__WORK INSTRUCTION__: Copy every entry below exactly as it appears, leaving out the images.

• • • •

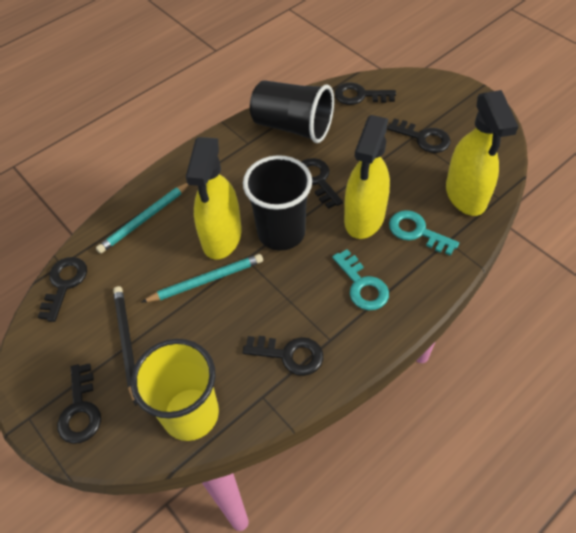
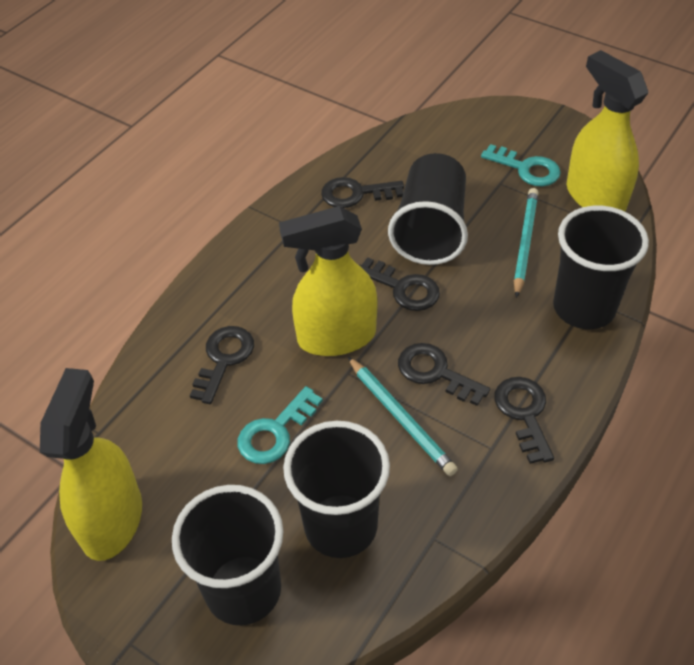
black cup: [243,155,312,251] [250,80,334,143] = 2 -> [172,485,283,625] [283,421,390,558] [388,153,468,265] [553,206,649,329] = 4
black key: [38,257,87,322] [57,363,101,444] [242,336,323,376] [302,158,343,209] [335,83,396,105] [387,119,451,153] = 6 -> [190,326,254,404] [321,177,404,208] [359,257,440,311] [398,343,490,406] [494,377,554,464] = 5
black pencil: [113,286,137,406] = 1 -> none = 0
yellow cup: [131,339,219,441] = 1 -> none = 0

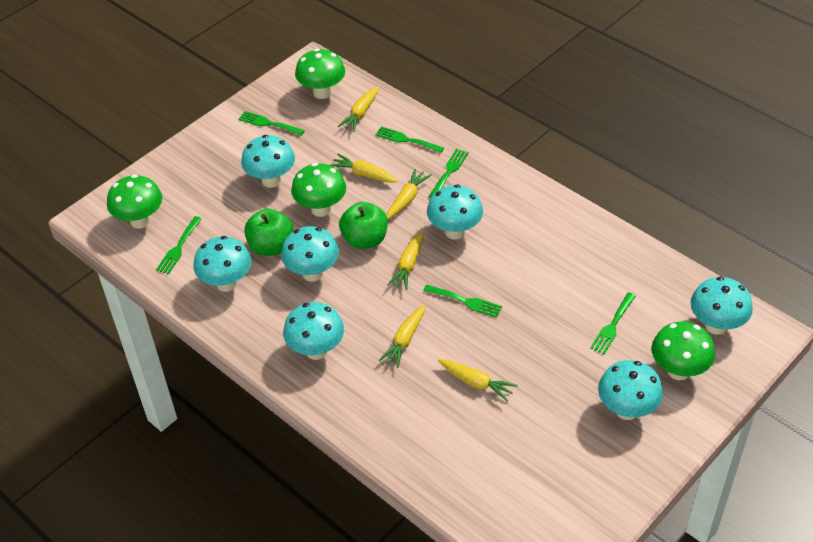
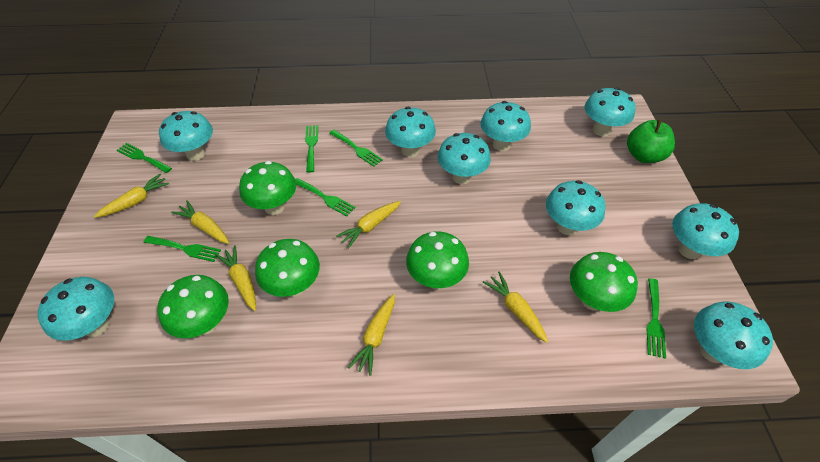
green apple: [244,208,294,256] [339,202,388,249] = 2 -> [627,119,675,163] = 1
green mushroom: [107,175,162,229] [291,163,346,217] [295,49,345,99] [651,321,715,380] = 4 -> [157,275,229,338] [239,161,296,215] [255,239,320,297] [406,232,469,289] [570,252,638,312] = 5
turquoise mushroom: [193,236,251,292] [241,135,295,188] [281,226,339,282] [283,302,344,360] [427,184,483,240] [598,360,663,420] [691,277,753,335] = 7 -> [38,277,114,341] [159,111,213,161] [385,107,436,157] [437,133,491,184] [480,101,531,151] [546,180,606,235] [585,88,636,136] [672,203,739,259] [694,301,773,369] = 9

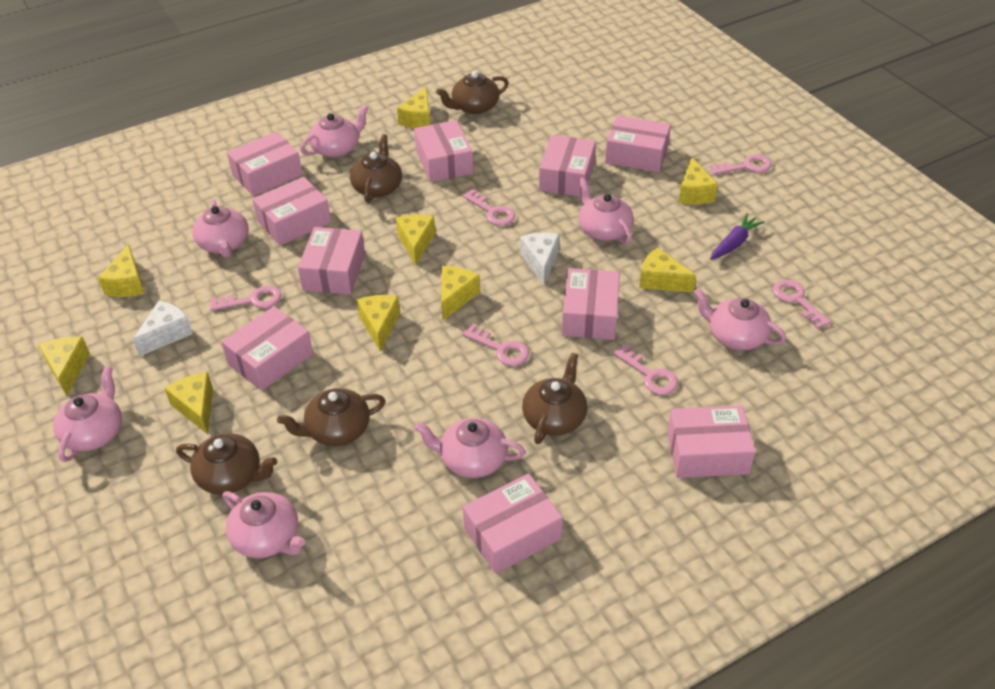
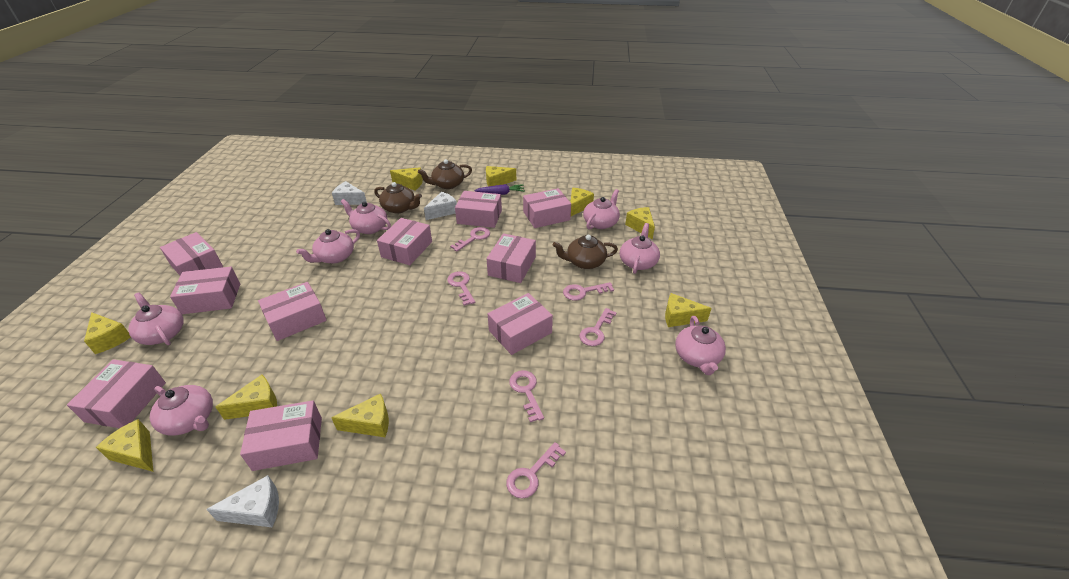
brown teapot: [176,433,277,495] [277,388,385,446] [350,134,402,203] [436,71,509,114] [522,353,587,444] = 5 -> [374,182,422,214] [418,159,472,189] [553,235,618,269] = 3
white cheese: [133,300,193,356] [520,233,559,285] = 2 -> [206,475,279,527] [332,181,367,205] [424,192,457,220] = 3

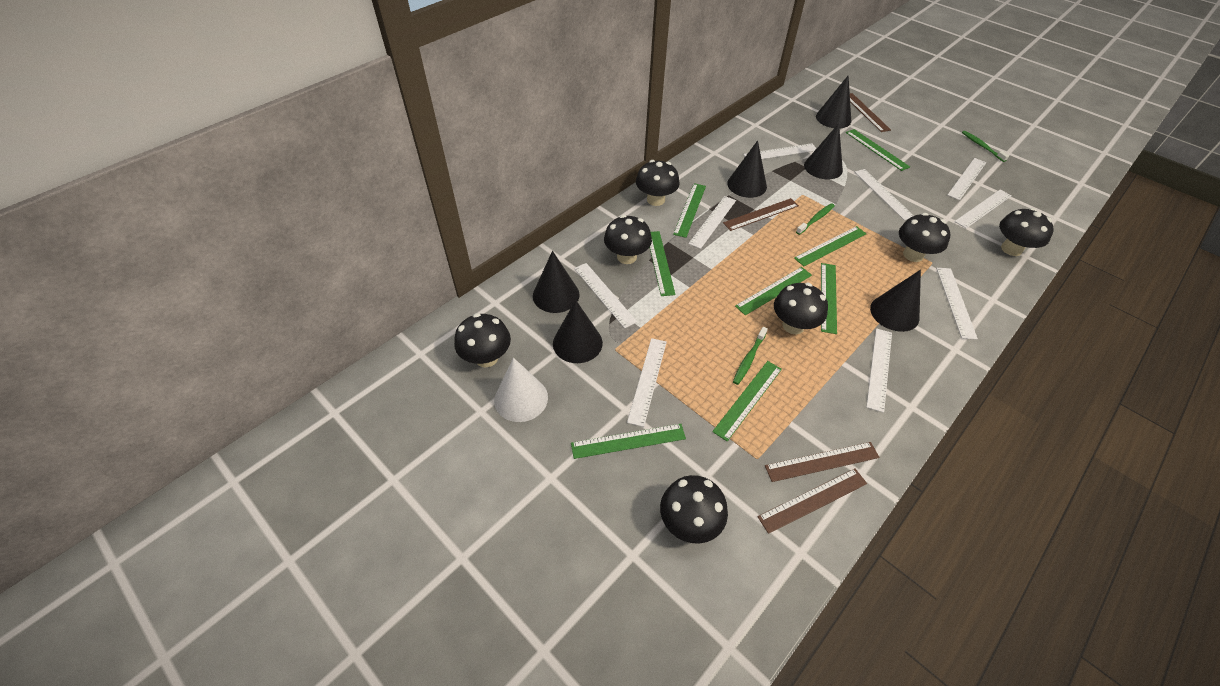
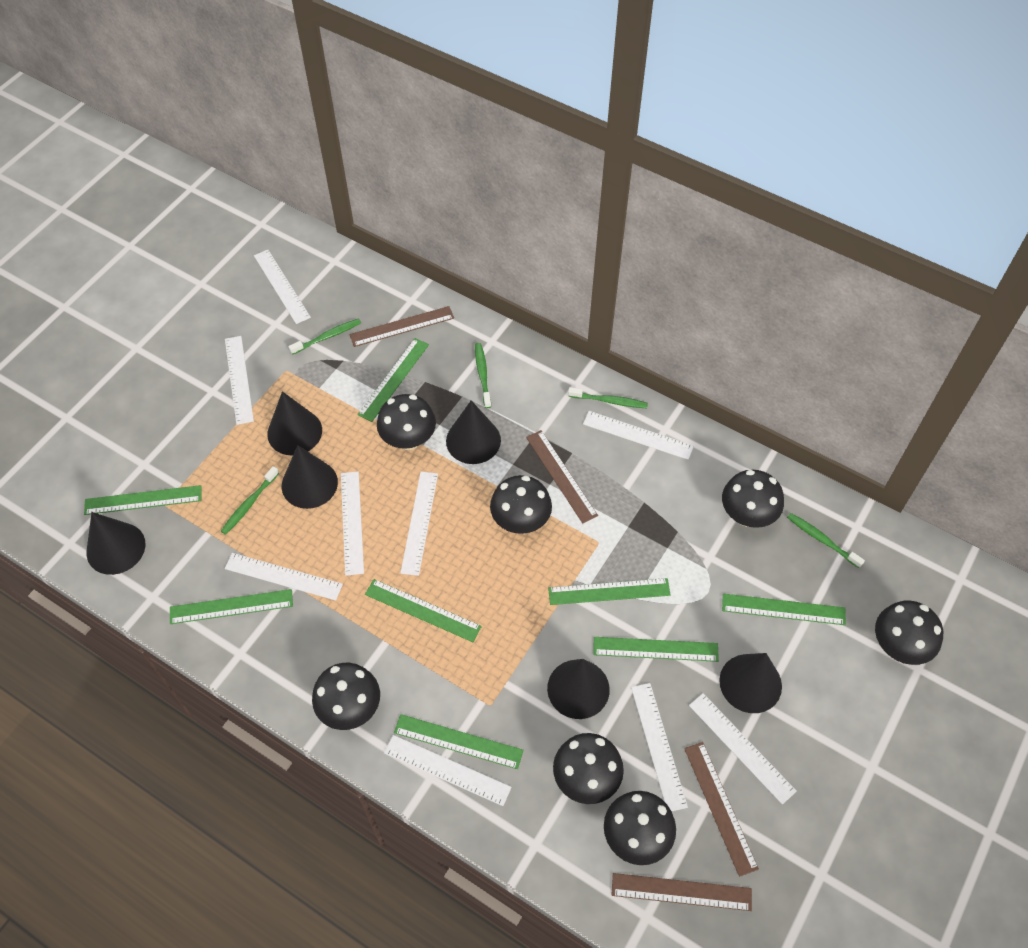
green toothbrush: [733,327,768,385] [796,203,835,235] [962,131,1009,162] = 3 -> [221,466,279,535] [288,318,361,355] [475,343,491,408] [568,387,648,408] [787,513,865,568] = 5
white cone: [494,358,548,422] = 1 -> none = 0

• • • •

__RESULT OF THE EXERCISE__:
black cup: [243,155,312,251] [250,80,334,143] = 2 -> [172,485,283,625] [283,421,390,558] [388,153,468,265] [553,206,649,329] = 4
black key: [38,257,87,322] [57,363,101,444] [242,336,323,376] [302,158,343,209] [335,83,396,105] [387,119,451,153] = 6 -> [190,326,254,404] [321,177,404,208] [359,257,440,311] [398,343,490,406] [494,377,554,464] = 5
black pencil: [113,286,137,406] = 1 -> none = 0
yellow cup: [131,339,219,441] = 1 -> none = 0

green apple: [244,208,294,256] [339,202,388,249] = 2 -> [627,119,675,163] = 1
green mushroom: [107,175,162,229] [291,163,346,217] [295,49,345,99] [651,321,715,380] = 4 -> [157,275,229,338] [239,161,296,215] [255,239,320,297] [406,232,469,289] [570,252,638,312] = 5
turquoise mushroom: [193,236,251,292] [241,135,295,188] [281,226,339,282] [283,302,344,360] [427,184,483,240] [598,360,663,420] [691,277,753,335] = 7 -> [38,277,114,341] [159,111,213,161] [385,107,436,157] [437,133,491,184] [480,101,531,151] [546,180,606,235] [585,88,636,136] [672,203,739,259] [694,301,773,369] = 9

brown teapot: [176,433,277,495] [277,388,385,446] [350,134,402,203] [436,71,509,114] [522,353,587,444] = 5 -> [374,182,422,214] [418,159,472,189] [553,235,618,269] = 3
white cheese: [133,300,193,356] [520,233,559,285] = 2 -> [206,475,279,527] [332,181,367,205] [424,192,457,220] = 3

green toothbrush: [733,327,768,385] [796,203,835,235] [962,131,1009,162] = 3 -> [221,466,279,535] [288,318,361,355] [475,343,491,408] [568,387,648,408] [787,513,865,568] = 5
white cone: [494,358,548,422] = 1 -> none = 0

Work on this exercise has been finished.